## Try it
Set every entry below down once more, exactly as it stands, without images.

[Items listed in a dataset]
====
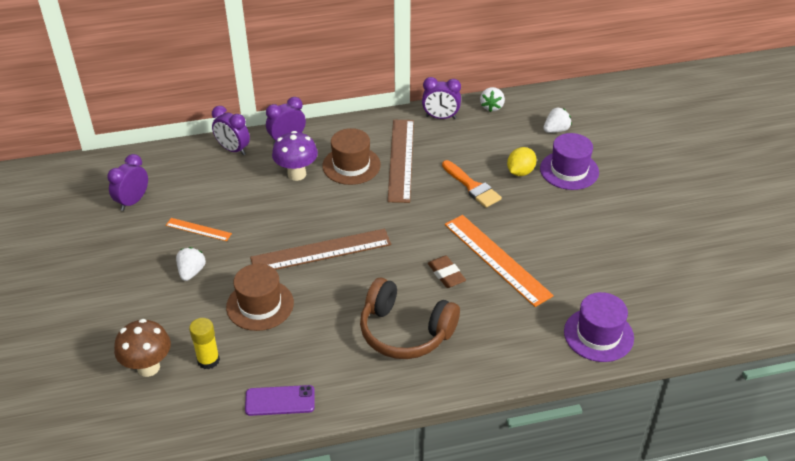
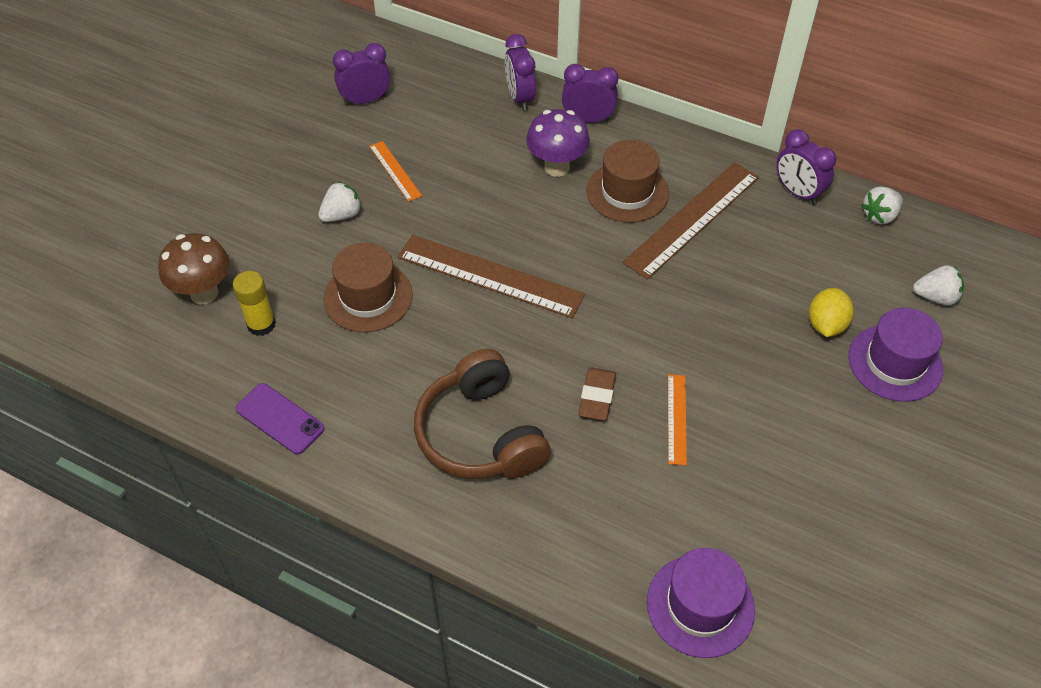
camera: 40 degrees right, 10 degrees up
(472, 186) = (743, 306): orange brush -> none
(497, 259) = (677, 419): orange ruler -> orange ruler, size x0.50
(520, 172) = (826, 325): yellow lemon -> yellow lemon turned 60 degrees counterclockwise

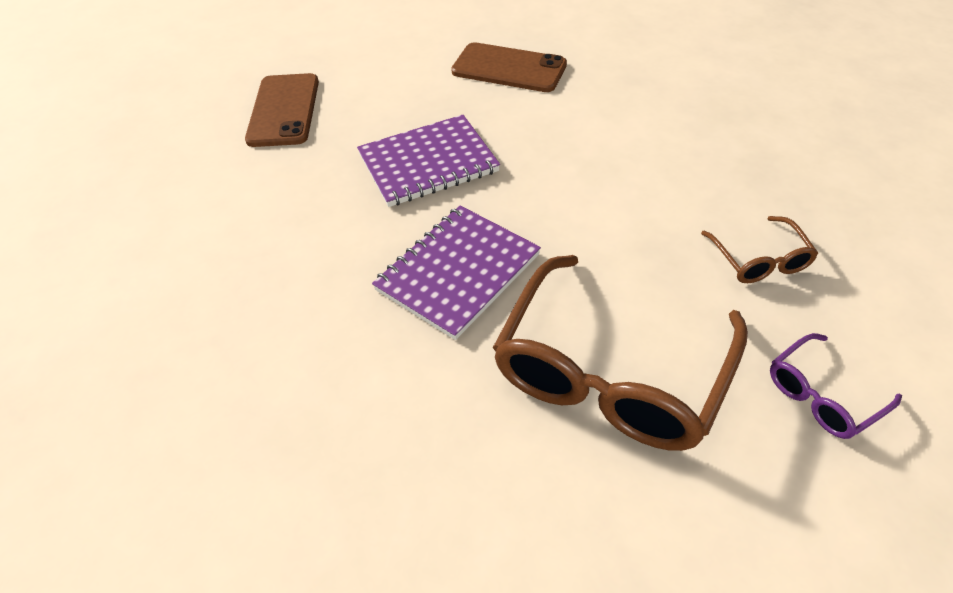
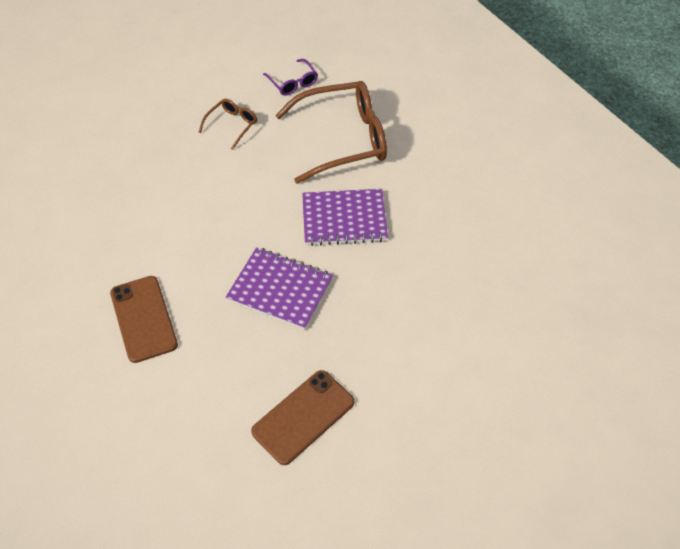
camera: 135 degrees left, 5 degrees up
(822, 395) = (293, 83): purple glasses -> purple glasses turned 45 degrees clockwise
====
## Your response
camera: 40 degrees right, 10 degrees up
(472, 186) = (743, 306): orange brush -> none
(497, 259) = (677, 419): orange ruler -> orange ruler, size x0.50
(520, 172) = (826, 325): yellow lemon -> yellow lemon turned 60 degrees counterclockwise

camera: 135 degrees left, 5 degrees up
(822, 395) = (293, 83): purple glasses -> purple glasses turned 45 degrees clockwise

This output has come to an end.